# [WORK TO COMPLETE]
Whenever a line in the entries below contains "teapot", copy that line.

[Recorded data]
*** Begin section ***

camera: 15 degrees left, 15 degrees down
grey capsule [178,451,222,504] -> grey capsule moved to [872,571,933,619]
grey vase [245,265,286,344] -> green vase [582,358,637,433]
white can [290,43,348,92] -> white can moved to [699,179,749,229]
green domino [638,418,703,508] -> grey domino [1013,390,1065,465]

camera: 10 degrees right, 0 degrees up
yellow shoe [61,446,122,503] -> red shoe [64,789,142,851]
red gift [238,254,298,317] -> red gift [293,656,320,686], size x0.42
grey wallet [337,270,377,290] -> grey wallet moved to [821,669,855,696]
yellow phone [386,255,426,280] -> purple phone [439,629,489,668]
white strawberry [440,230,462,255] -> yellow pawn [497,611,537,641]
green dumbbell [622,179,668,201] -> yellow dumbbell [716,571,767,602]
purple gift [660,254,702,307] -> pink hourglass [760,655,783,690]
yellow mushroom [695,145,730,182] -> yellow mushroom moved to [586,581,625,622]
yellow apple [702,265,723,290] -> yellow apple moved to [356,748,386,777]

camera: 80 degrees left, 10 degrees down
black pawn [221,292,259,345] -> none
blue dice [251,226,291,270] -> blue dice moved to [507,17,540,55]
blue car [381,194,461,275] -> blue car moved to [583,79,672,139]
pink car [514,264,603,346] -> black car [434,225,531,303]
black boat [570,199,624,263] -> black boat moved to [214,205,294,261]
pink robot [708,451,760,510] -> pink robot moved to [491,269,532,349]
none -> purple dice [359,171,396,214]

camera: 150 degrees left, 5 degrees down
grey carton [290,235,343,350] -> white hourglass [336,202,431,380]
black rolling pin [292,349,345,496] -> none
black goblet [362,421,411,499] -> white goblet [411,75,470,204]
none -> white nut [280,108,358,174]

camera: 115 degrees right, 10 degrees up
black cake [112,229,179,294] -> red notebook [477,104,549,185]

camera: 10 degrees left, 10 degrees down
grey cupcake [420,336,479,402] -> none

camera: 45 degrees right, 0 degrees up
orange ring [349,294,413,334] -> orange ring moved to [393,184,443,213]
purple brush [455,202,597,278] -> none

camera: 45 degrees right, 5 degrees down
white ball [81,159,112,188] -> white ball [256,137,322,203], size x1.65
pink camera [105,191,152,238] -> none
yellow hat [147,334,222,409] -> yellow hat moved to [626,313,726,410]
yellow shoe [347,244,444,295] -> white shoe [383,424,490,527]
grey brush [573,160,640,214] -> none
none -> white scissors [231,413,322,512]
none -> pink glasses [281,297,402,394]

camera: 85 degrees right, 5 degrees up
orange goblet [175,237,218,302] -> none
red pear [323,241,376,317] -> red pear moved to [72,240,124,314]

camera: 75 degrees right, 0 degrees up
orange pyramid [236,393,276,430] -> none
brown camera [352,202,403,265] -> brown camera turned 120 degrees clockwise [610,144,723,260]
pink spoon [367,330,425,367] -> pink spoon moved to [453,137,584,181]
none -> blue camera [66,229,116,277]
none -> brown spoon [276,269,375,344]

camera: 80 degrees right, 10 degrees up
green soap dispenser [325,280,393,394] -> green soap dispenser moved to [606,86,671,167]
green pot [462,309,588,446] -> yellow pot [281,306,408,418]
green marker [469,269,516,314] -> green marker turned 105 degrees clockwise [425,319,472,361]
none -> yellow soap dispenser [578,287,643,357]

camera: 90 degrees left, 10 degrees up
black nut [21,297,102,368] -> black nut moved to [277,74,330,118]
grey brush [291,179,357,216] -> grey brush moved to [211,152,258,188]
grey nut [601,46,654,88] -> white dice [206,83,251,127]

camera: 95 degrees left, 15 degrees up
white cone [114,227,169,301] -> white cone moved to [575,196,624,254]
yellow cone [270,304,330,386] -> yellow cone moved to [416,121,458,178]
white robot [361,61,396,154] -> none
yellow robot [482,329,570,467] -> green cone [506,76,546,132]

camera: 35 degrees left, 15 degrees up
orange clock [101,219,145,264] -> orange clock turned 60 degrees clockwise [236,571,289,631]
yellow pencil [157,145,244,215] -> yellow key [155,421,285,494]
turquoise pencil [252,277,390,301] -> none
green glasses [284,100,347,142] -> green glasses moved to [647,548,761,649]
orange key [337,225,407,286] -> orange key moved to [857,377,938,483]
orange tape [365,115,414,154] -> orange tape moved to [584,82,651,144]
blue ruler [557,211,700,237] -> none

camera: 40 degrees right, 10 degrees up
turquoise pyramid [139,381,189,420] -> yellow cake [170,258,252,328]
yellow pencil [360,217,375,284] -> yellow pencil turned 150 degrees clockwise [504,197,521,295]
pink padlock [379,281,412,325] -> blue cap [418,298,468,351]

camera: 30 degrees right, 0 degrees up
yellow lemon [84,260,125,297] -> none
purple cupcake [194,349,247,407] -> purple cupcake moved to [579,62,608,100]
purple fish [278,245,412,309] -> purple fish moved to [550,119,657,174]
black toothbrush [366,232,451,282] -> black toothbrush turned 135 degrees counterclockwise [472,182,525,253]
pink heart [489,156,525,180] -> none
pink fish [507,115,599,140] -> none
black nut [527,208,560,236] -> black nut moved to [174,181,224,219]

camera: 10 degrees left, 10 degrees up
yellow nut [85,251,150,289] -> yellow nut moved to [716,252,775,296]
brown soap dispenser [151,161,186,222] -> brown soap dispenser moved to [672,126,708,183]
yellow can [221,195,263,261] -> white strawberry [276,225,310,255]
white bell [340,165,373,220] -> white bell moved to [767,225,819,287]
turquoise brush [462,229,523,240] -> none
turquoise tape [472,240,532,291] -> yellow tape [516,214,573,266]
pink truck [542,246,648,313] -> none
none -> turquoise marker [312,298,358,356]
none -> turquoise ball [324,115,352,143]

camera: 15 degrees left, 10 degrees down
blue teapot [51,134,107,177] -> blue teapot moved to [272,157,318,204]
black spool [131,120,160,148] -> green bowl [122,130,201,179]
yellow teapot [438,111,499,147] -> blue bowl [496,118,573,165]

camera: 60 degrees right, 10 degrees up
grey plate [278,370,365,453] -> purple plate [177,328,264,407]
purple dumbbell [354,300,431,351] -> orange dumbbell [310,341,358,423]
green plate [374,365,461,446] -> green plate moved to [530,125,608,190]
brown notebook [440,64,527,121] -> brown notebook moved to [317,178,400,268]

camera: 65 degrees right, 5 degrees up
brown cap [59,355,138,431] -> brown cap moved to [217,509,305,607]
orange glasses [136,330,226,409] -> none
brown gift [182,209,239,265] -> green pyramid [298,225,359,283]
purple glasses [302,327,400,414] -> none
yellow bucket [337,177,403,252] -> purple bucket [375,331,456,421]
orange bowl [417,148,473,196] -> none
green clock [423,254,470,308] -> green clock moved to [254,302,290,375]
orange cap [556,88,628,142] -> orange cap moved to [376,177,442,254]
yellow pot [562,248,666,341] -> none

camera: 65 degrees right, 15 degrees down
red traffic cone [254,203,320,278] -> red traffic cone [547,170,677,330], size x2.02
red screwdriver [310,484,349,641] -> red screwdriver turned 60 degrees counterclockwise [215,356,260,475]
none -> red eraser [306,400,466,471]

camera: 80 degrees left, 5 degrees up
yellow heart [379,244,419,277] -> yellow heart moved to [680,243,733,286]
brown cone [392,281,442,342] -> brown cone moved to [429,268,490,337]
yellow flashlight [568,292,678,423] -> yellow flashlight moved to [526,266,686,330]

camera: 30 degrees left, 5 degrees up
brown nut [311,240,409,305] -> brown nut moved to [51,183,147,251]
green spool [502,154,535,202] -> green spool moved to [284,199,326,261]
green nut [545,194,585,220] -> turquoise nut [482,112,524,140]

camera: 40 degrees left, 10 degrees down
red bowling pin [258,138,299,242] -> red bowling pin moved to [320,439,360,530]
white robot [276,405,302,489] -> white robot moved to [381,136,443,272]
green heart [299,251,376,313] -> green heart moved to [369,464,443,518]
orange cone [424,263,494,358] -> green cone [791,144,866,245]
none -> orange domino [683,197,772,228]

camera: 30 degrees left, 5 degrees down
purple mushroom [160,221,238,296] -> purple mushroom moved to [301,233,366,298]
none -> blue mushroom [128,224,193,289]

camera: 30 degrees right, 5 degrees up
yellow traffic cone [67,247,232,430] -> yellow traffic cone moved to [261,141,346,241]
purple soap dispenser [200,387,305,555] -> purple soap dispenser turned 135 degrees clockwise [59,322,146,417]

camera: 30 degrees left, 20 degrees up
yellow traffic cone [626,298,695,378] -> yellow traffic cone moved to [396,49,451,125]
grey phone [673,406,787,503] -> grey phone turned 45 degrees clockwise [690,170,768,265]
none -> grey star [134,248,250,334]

*** End section ***

# [RESPONSE AREA]
blue teapot [51,134,107,177] -> blue teapot moved to [272,157,318,204]
yellow teapot [438,111,499,147] -> blue bowl [496,118,573,165]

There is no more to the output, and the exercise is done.